Set down again exactly the lines of the listing below that fall between the line holding "white brick D10" and the line holding "blue brick H1:I1", inclusive.

## [SUPPLIED MATERIAL]
+++

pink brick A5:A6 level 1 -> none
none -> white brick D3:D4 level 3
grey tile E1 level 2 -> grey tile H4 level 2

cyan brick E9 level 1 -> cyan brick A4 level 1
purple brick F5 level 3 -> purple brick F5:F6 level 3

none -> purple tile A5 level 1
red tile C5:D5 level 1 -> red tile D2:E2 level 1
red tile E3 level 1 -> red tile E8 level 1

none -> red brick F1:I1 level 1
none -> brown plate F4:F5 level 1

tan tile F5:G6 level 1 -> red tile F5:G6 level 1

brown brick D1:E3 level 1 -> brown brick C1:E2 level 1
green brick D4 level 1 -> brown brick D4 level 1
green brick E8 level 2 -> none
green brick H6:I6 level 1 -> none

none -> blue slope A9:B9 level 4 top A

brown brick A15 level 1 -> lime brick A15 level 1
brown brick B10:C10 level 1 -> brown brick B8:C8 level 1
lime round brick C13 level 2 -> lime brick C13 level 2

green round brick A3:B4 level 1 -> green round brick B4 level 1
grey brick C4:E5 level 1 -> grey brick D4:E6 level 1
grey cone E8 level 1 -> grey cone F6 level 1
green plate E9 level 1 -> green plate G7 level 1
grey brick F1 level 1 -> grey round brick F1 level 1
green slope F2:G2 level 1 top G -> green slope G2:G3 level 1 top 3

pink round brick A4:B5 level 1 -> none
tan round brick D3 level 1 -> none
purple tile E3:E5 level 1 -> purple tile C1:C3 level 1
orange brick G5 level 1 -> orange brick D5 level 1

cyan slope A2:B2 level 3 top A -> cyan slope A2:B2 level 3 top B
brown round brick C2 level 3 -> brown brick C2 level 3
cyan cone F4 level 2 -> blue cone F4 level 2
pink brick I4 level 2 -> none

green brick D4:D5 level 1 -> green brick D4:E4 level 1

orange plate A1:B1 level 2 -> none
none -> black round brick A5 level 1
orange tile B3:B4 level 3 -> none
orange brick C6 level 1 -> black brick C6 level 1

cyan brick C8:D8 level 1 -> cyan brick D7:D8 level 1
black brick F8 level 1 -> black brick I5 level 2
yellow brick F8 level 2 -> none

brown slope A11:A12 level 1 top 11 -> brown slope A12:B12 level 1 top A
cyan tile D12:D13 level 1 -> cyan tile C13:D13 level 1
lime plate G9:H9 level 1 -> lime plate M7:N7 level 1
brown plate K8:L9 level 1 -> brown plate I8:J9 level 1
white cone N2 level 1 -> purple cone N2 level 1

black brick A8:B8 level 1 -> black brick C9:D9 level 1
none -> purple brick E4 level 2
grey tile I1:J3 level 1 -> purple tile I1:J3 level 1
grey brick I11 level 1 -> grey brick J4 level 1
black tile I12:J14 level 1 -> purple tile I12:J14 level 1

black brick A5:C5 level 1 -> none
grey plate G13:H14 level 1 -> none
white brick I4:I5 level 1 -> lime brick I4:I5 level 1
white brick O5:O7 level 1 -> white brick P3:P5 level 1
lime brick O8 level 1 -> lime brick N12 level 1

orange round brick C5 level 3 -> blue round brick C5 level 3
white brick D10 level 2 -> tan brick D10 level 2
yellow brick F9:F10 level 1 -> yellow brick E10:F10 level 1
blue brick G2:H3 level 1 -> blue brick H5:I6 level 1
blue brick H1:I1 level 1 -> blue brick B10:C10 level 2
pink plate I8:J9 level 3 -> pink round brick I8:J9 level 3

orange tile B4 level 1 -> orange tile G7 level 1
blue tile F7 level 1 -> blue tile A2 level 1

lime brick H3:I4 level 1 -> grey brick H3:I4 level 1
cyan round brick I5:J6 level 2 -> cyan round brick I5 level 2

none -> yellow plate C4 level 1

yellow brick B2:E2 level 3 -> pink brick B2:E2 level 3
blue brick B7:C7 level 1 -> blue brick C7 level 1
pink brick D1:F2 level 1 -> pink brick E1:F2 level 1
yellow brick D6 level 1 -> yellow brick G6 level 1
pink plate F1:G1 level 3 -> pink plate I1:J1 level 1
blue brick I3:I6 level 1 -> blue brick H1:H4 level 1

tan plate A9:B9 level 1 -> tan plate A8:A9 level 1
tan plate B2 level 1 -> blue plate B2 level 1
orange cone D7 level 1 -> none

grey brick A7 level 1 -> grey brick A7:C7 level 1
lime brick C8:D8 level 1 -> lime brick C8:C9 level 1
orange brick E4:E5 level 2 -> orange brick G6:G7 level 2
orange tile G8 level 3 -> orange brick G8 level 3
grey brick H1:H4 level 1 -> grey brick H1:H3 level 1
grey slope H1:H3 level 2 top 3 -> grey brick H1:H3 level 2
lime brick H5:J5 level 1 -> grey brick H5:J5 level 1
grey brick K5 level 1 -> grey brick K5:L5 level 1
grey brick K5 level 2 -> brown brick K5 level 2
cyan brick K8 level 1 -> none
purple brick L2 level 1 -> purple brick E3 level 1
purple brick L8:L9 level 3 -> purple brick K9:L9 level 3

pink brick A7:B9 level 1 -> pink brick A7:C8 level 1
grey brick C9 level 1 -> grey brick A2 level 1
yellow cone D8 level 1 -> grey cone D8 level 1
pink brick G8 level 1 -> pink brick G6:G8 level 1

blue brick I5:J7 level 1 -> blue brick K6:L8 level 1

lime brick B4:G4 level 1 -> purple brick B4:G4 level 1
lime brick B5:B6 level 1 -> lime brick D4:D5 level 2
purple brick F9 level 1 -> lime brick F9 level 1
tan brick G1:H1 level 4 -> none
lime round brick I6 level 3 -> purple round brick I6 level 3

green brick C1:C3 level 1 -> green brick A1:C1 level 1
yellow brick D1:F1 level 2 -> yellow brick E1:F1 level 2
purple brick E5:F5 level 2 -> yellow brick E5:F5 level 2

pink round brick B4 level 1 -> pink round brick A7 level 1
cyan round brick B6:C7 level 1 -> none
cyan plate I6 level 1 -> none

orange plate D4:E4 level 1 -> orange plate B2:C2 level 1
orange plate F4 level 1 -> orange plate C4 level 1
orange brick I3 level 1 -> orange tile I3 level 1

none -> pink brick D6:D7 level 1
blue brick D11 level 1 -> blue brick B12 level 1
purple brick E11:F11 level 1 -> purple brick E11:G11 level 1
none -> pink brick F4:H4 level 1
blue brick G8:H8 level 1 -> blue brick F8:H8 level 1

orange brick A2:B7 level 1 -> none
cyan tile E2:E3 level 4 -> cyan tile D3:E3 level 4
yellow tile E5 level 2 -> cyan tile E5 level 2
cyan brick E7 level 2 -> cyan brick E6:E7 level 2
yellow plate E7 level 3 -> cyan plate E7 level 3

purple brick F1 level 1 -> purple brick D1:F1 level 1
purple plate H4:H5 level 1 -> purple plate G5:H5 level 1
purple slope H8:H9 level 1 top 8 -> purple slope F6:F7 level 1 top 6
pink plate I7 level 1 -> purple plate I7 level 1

+++

## [TASK RESPONSE]
white brick D10 level 2 -> tan brick D10 level 2
yellow brick F9:F10 level 1 -> yellow brick E10:F10 level 1
blue brick G2:H3 level 1 -> blue brick H5:I6 level 1
blue brick H1:I1 level 1 -> blue brick B10:C10 level 2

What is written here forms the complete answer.